THE DATA Block Start

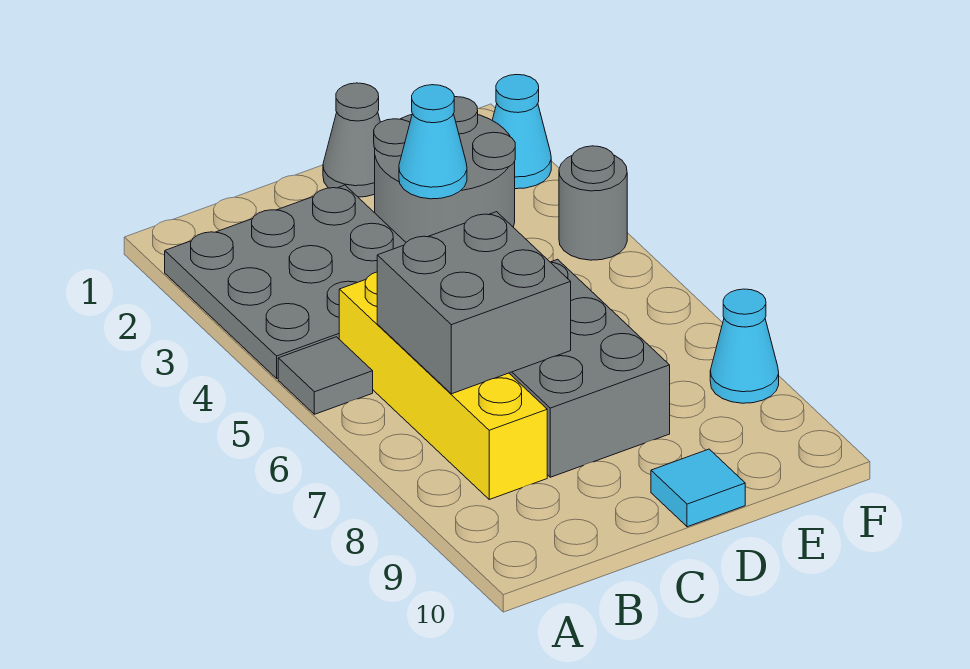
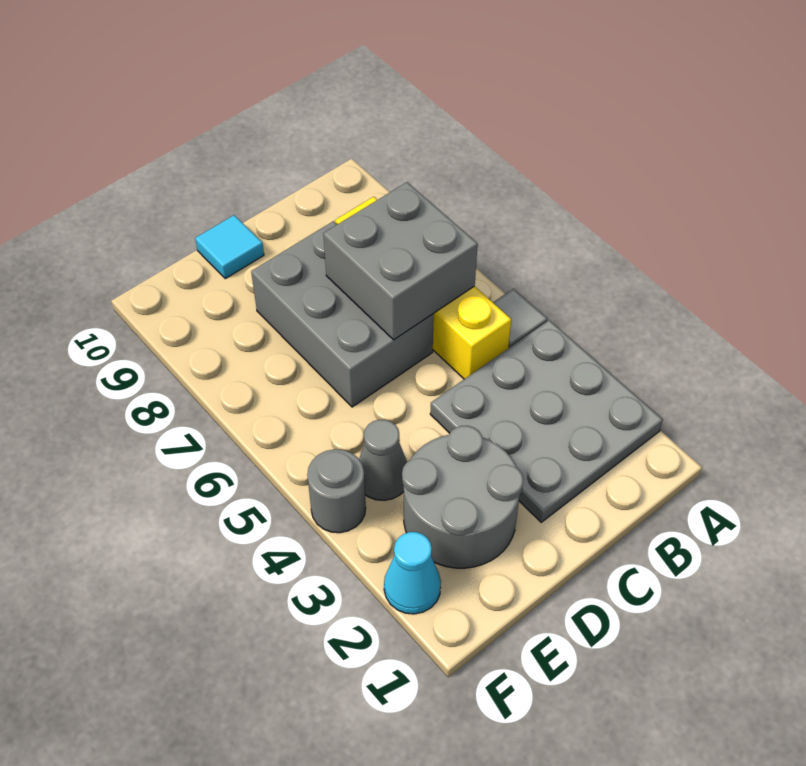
grey cone D1 level 1 -> grey cone E4 level 1
cyan cone D3 level 2 -> none
cyan cone F8 level 1 -> none

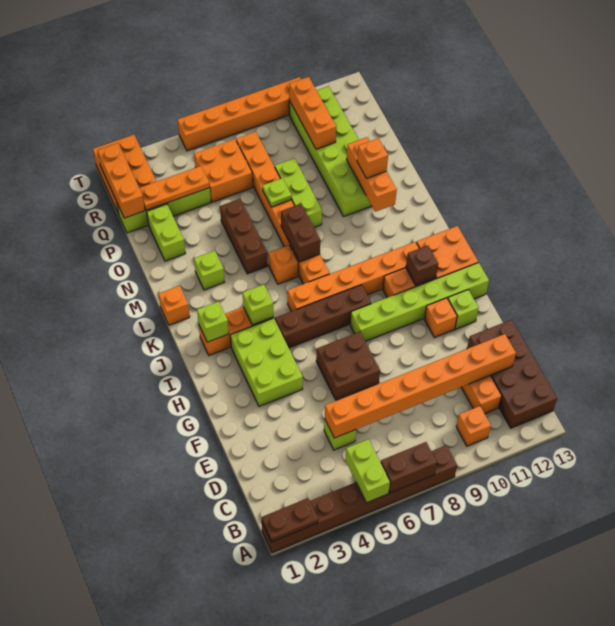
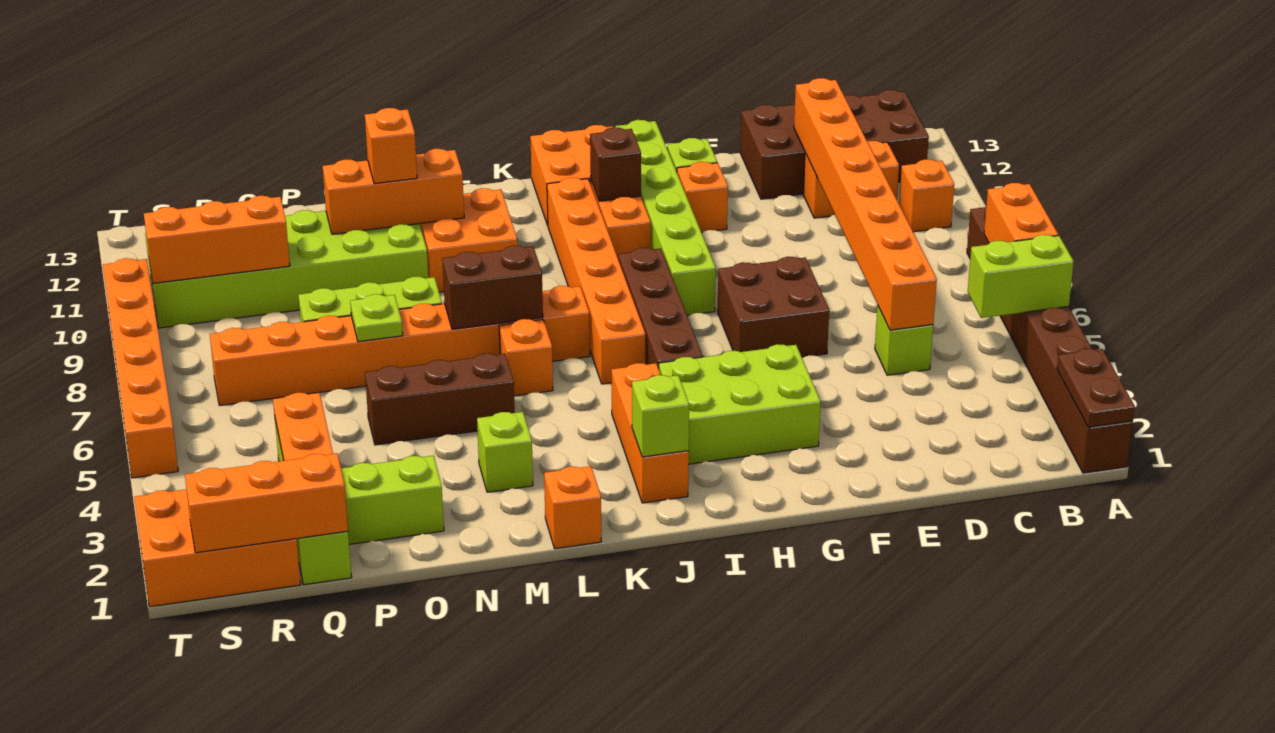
brown brick A6:A7 level 2 -> orange brick A6:A7 level 2
lime brick J4 level 2 -> none
orange brick Q5:R6 level 1 -> orange brick L10:M11 level 1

THE DATA Block End

### [YOUR GOAL]
Pictures should be skipped, and the records retyped word for word.

### [WRITTEN SOLUTION]
grey cone D1 level 1 -> grey cone E4 level 1
cyan cone D3 level 2 -> none
cyan cone F8 level 1 -> none

brown brick A6:A7 level 2 -> orange brick A6:A7 level 2
lime brick J4 level 2 -> none
orange brick Q5:R6 level 1 -> orange brick L10:M11 level 1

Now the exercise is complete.